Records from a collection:
____________

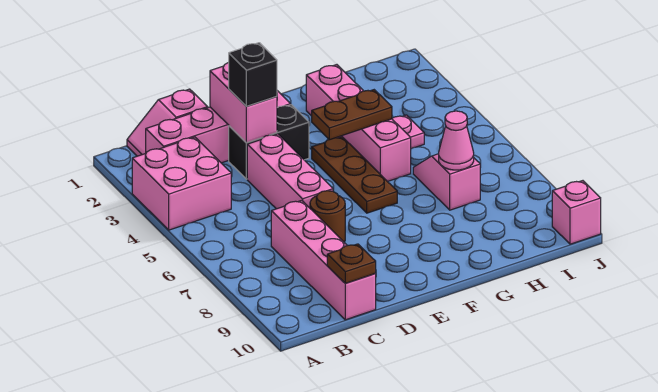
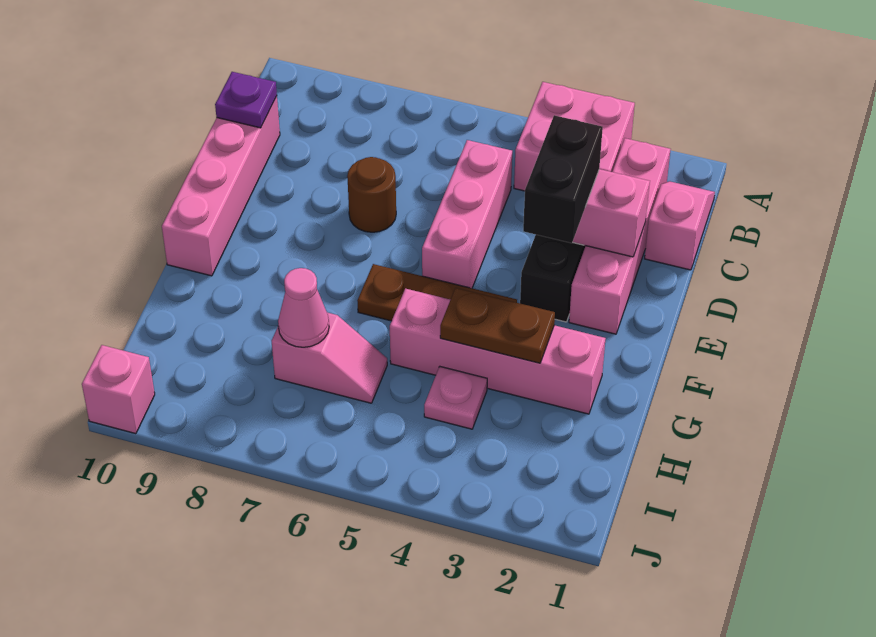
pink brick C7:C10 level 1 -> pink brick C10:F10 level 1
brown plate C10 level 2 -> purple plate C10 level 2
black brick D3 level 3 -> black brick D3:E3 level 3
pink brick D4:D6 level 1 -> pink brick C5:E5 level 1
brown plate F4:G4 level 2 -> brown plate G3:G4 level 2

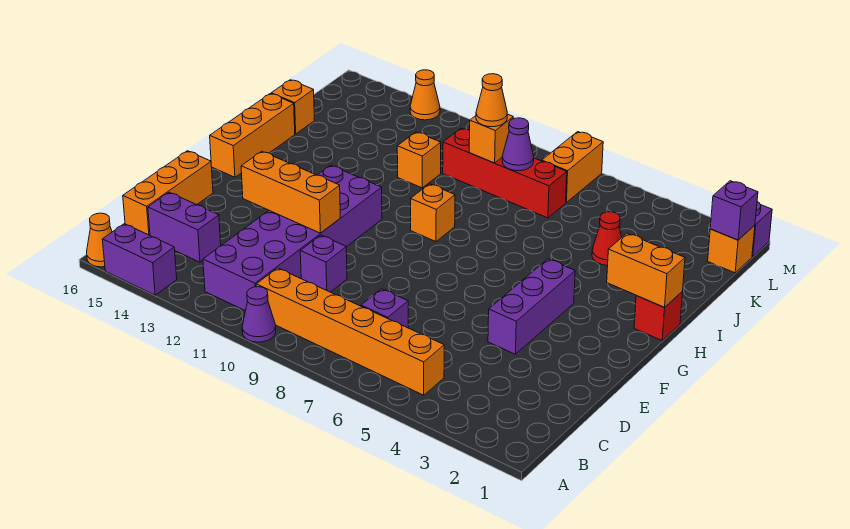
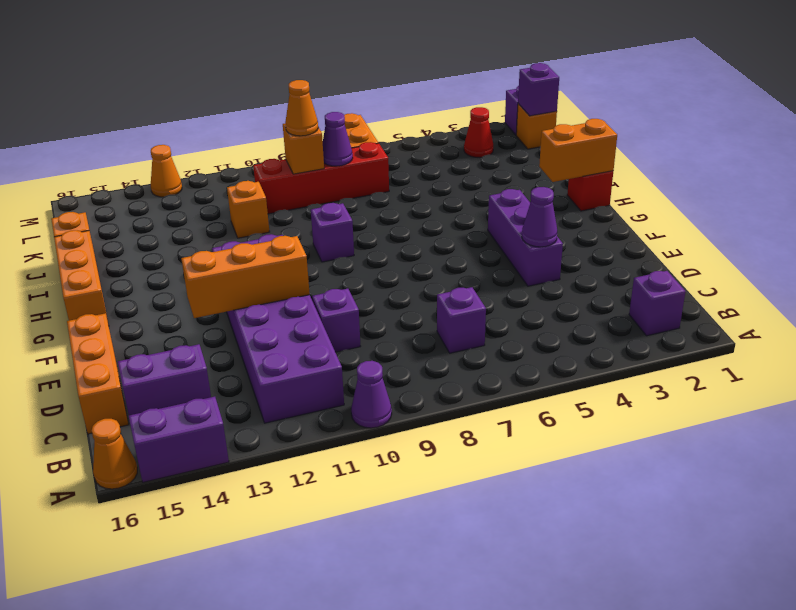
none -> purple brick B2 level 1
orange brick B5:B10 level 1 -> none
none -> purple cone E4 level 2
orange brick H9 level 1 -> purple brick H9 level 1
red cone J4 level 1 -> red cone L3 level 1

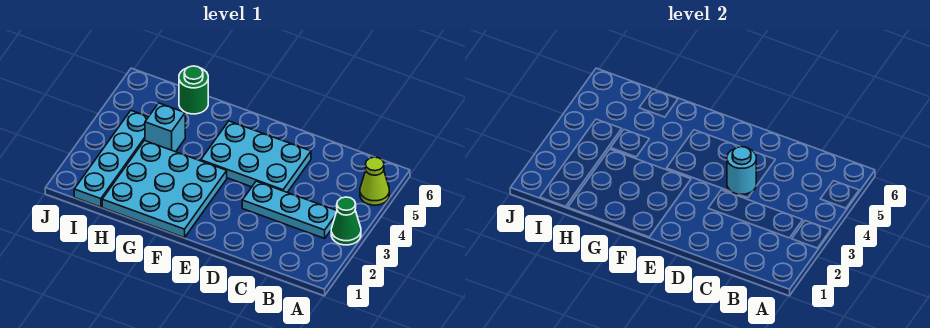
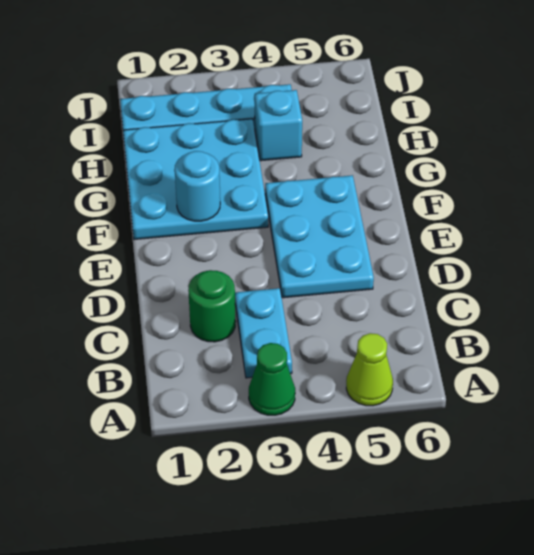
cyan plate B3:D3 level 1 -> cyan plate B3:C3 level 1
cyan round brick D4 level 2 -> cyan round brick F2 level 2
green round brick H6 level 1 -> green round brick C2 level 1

____________

Your assignment - Return, from the data above, each line in which the string "cone" appears.

Answer -
none -> purple cone E4 level 2
red cone J4 level 1 -> red cone L3 level 1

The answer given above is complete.